#### THE DATA ####

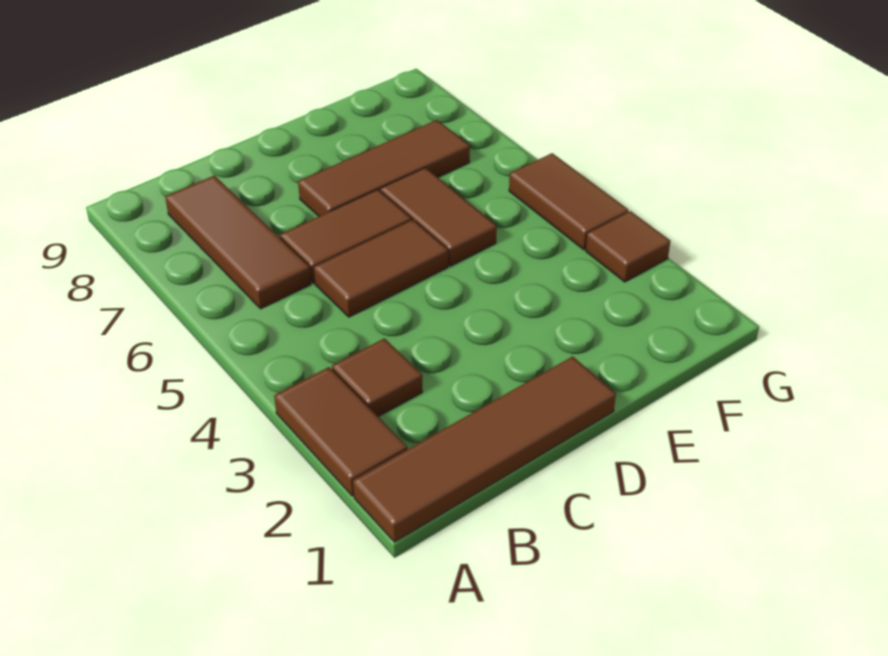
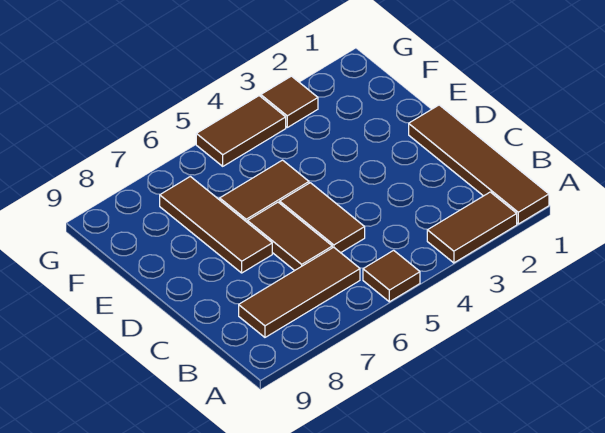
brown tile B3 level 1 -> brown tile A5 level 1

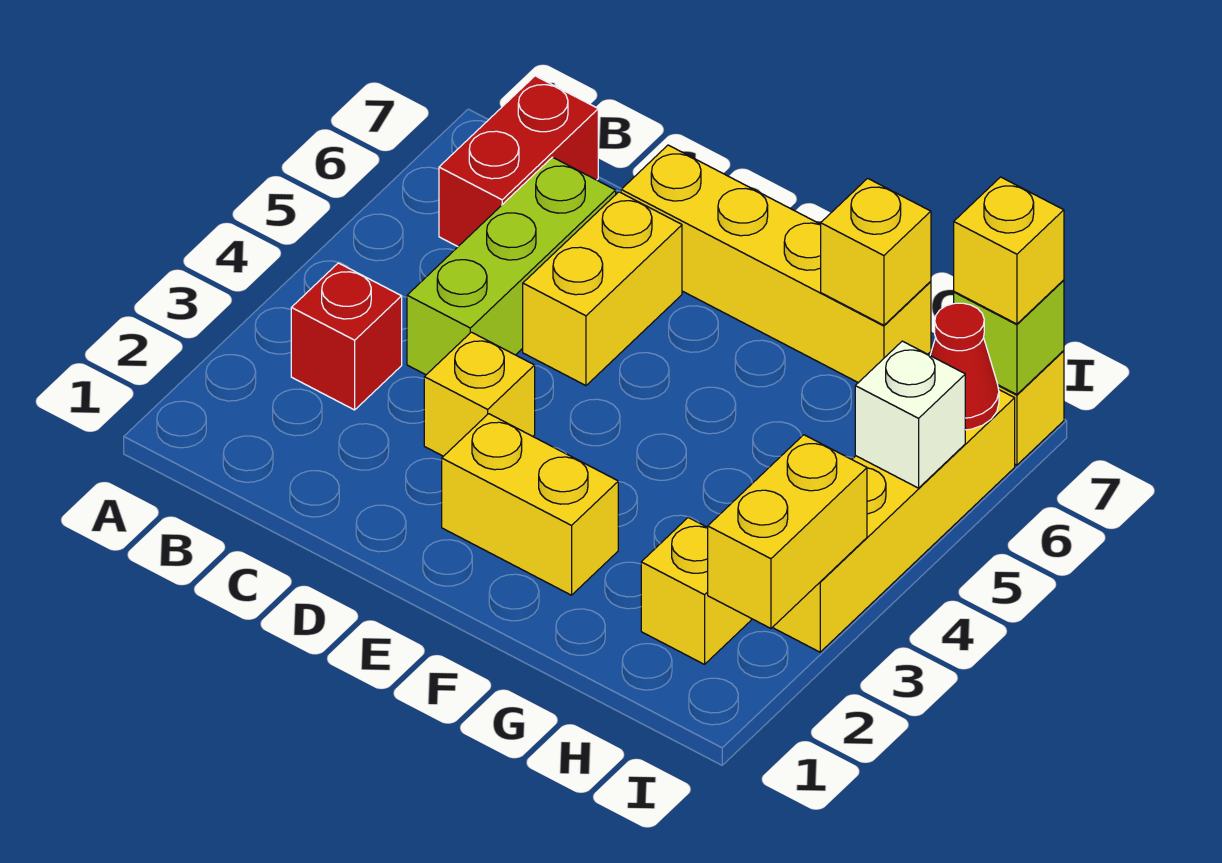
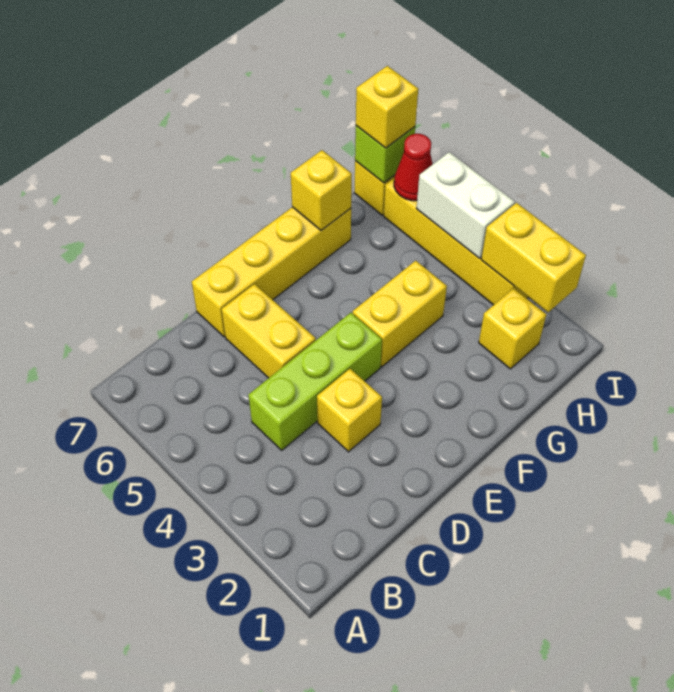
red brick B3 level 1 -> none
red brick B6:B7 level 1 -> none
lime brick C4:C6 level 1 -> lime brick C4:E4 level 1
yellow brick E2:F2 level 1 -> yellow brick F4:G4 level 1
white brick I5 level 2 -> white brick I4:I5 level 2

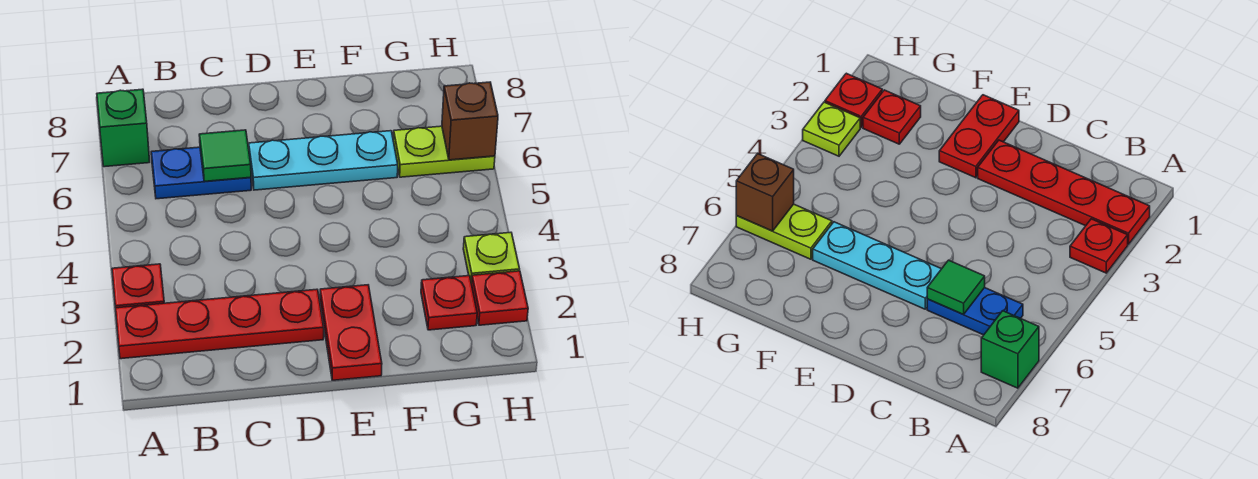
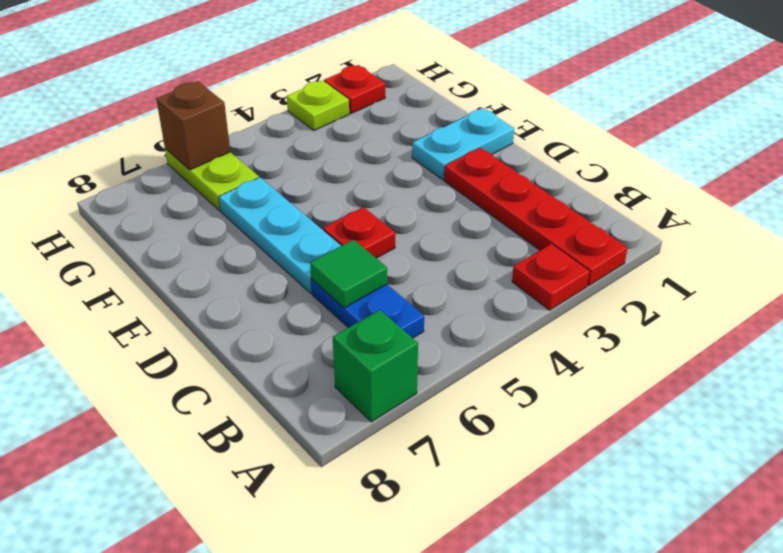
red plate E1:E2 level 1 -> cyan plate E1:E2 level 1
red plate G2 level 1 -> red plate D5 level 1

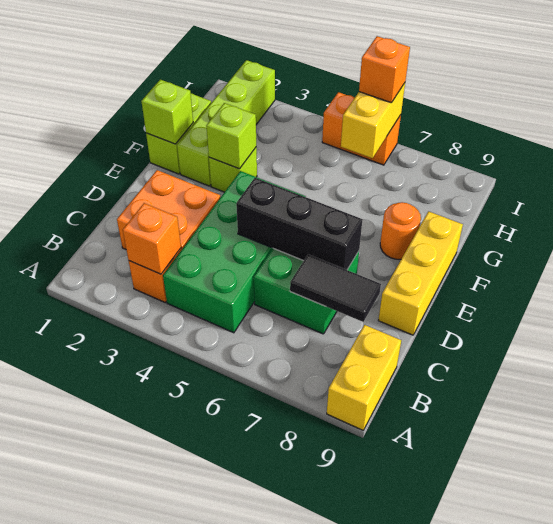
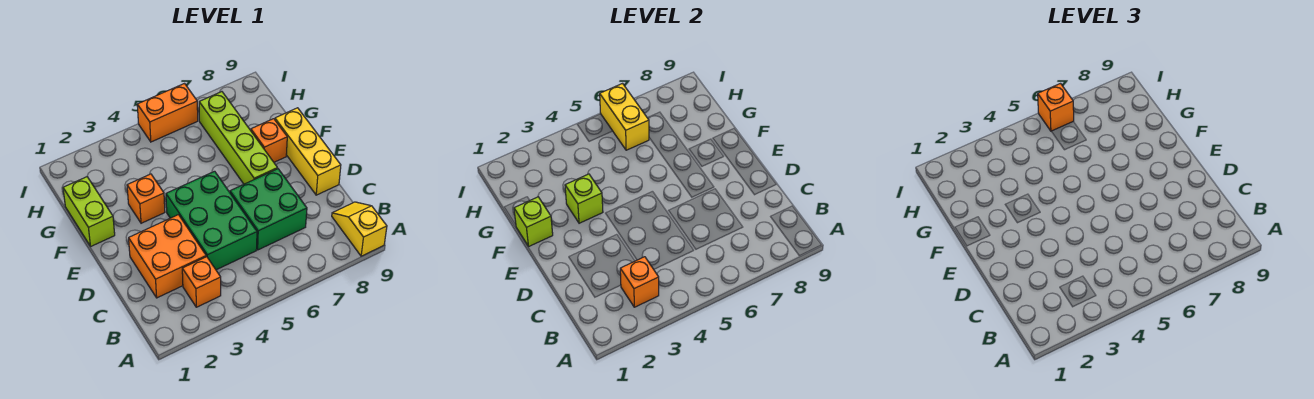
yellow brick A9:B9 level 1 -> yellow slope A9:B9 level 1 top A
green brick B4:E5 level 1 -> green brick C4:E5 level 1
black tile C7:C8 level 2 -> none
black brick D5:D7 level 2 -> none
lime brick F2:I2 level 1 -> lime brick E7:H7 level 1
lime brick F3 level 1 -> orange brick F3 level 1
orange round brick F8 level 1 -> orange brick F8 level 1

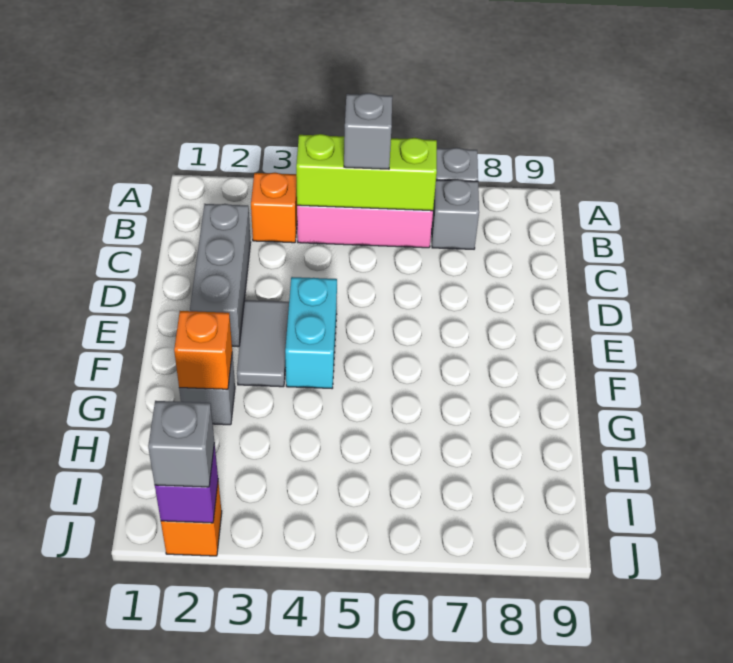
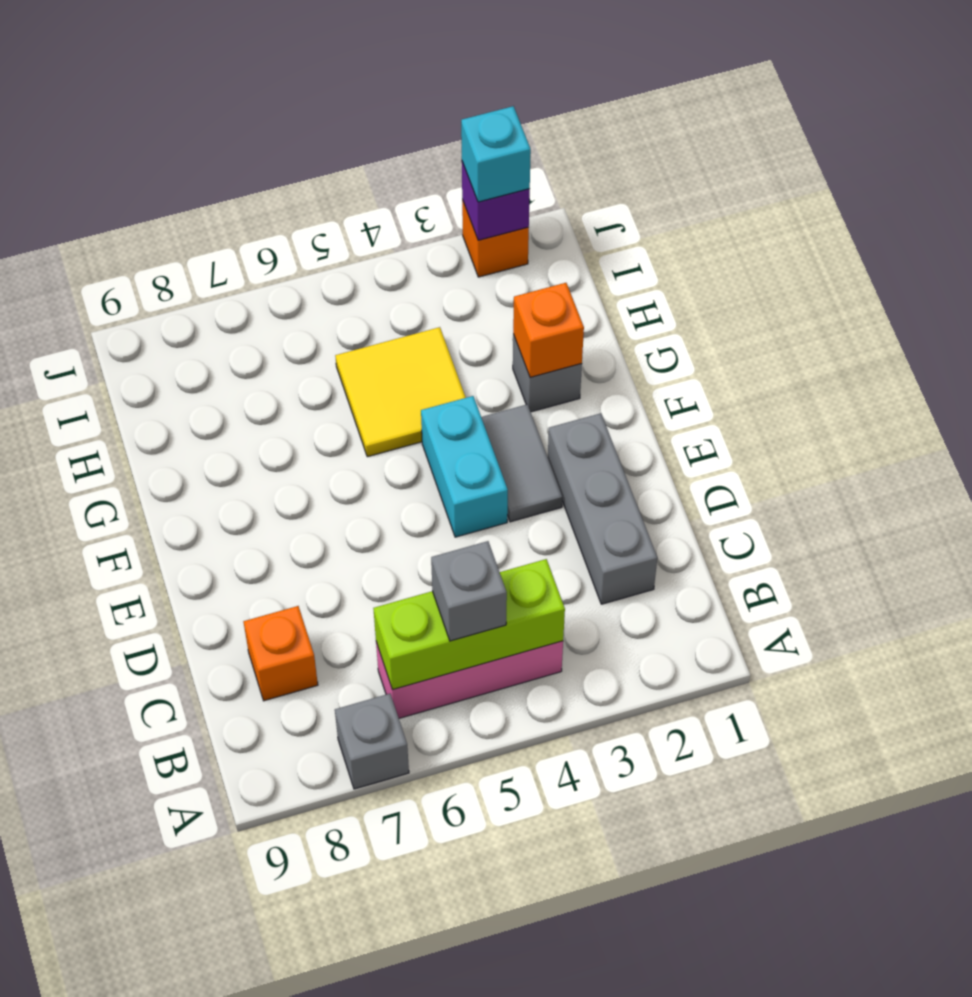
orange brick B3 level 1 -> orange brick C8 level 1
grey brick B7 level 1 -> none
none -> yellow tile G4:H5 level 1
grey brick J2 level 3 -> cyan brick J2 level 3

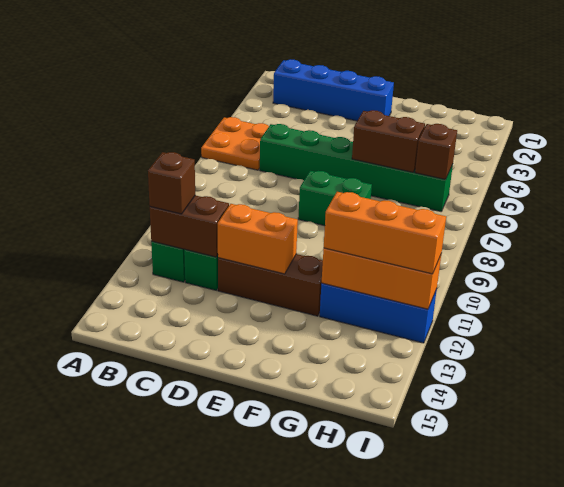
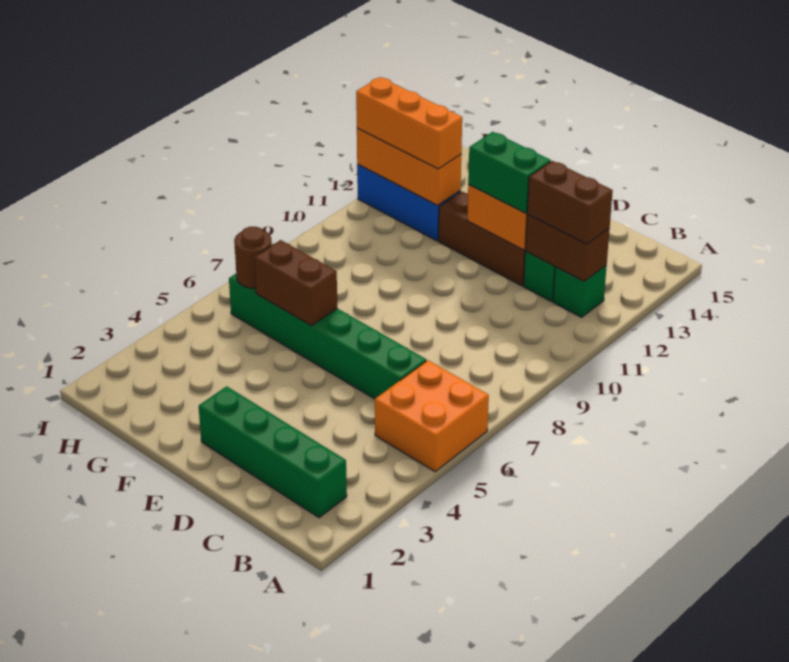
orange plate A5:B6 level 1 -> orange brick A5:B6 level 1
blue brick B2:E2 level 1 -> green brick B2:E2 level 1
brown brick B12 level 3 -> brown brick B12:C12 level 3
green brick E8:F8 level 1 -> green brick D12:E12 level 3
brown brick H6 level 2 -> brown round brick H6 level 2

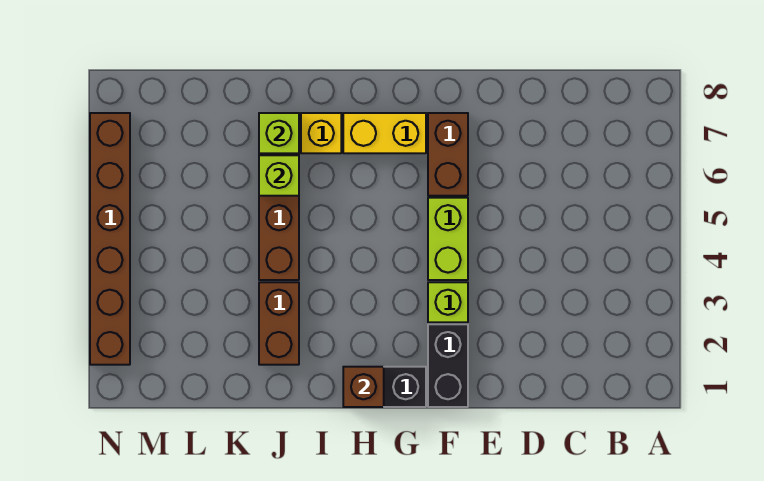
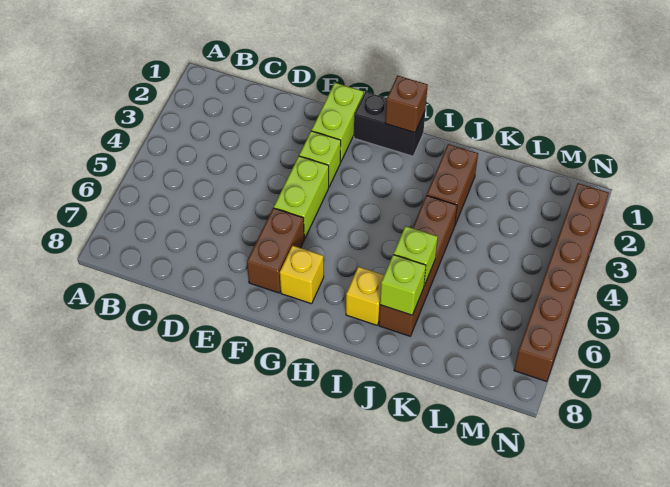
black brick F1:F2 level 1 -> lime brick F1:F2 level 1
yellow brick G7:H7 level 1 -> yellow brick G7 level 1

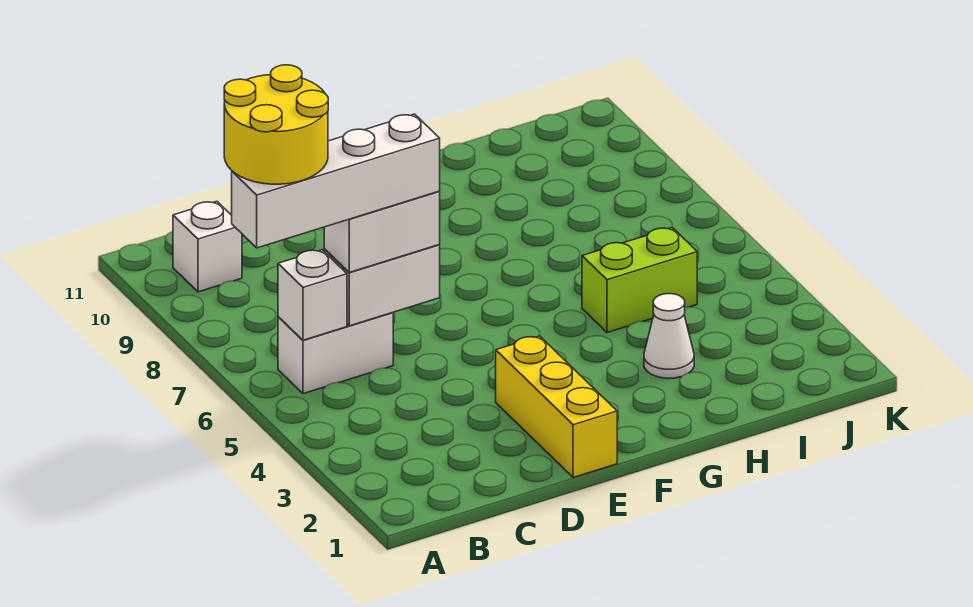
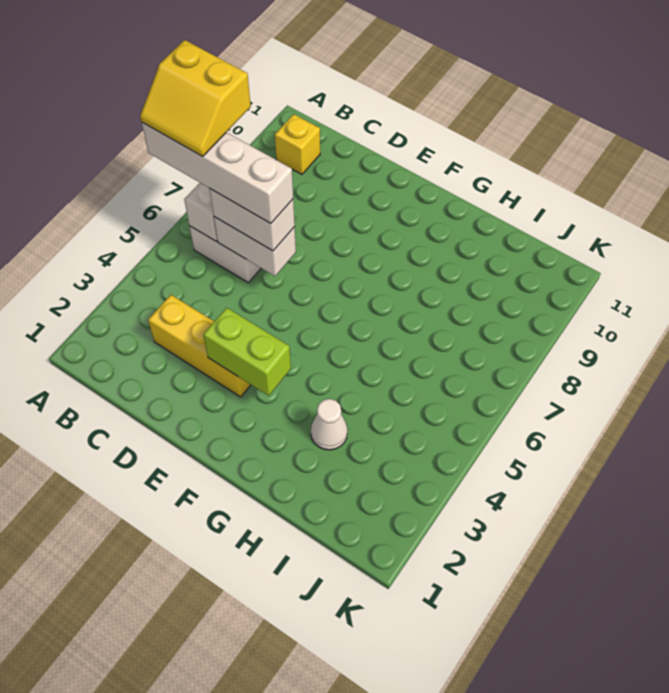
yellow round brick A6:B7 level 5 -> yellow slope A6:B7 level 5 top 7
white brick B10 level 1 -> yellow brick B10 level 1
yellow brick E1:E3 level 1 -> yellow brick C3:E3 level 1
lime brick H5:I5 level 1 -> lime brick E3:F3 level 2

####

Find the word "grey" in the records, and report each line that has it.

# ANSWER BOX
grey brick B7 level 1 -> none
grey brick J2 level 3 -> cyan brick J2 level 3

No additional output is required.